Aim of the exercise. Only the lines from the one that contains "pink nut: 3 -> 1" through the end of the entries, both included, should be transcribed, exactly and without pictures.

(Object matching data)
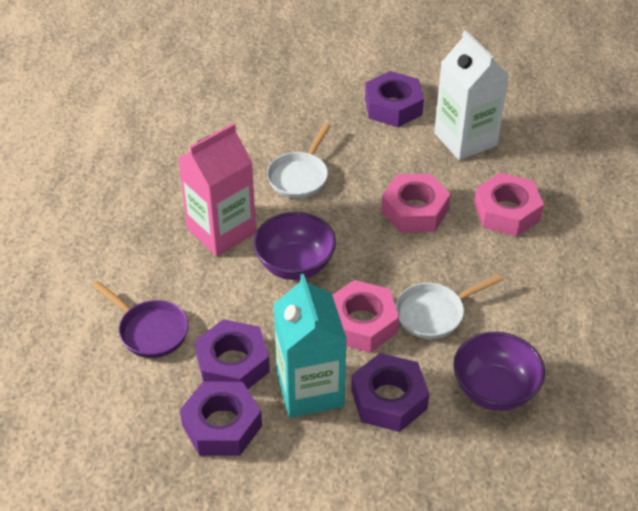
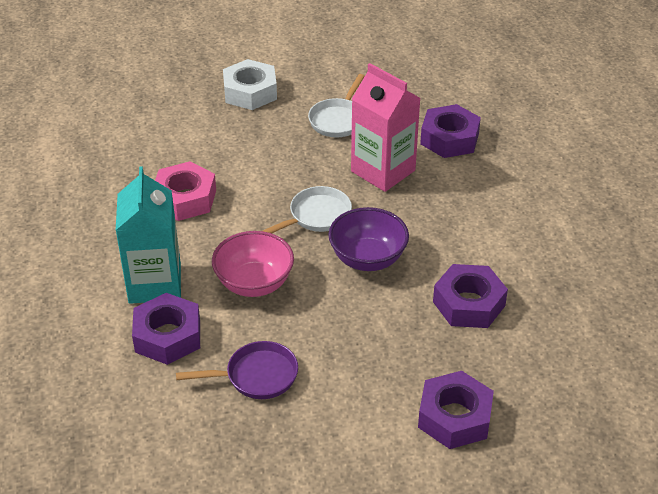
pink bowl: 0 -> 1
pink nut: 3 -> 1
purple bowl: 2 -> 1
white carton: 1 -> 0
white nut: 0 -> 1

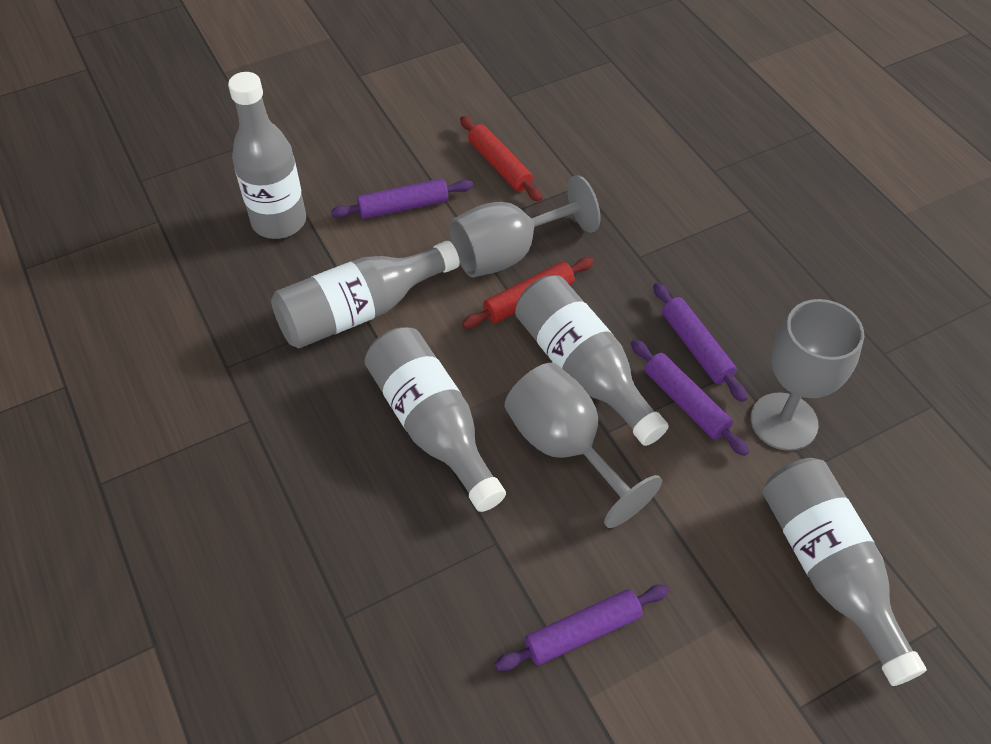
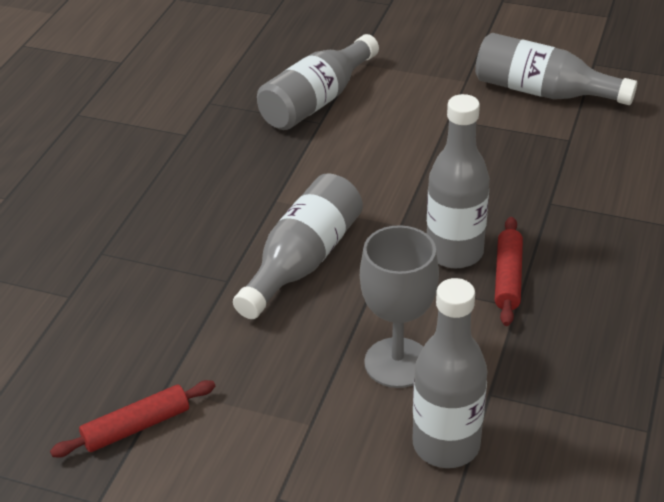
grey goblet: 3 -> 1
purple rolling pin: 4 -> 0

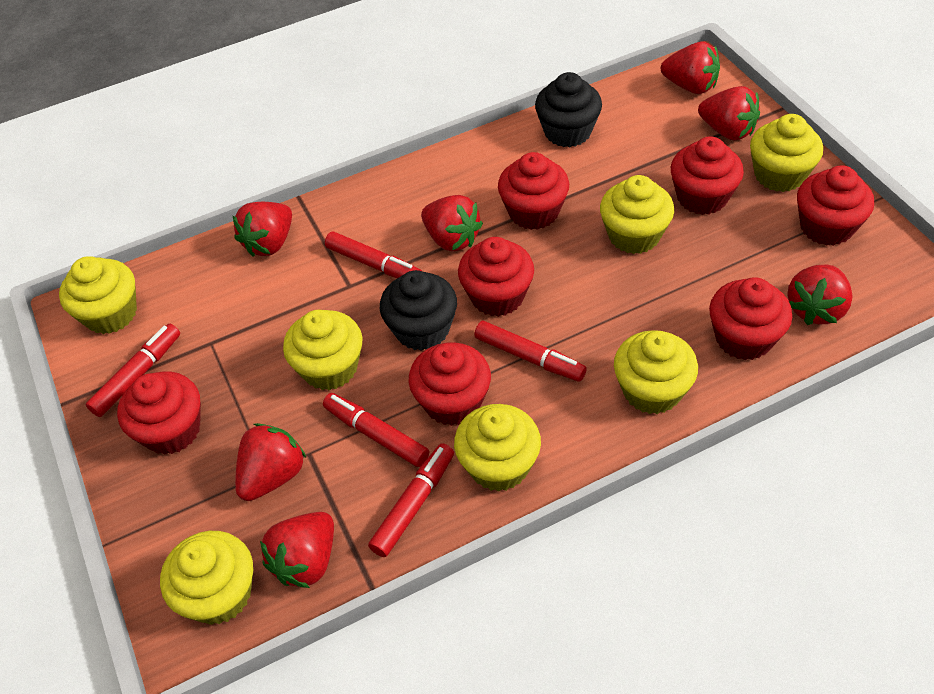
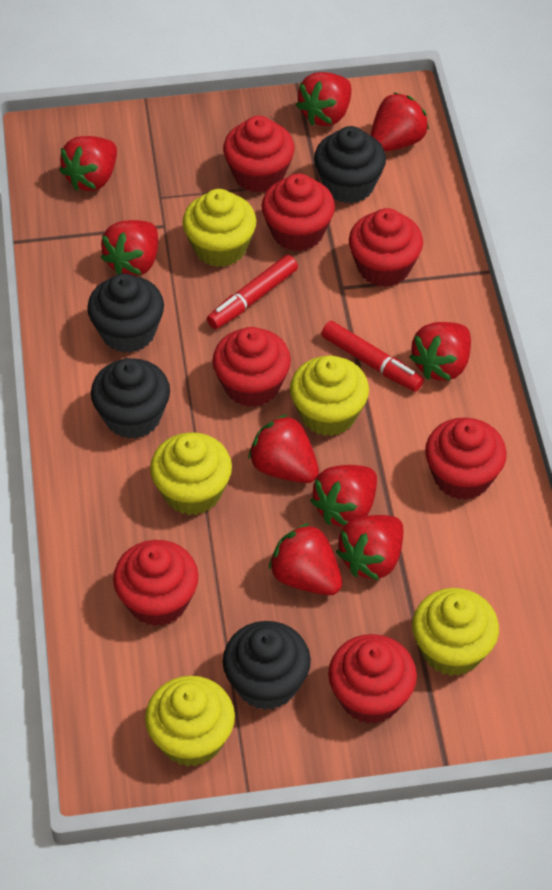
black cupcake: 2 -> 4
red marker: 5 -> 2
red strawberry: 7 -> 9
yellow cupcake: 7 -> 5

Task output.
pink nut: 3 -> 1
purple bowl: 2 -> 1
white carton: 1 -> 0
white nut: 0 -> 1

grey goblet: 3 -> 1
purple rolling pin: 4 -> 0

black cupcake: 2 -> 4
red marker: 5 -> 2
red strawberry: 7 -> 9
yellow cupcake: 7 -> 5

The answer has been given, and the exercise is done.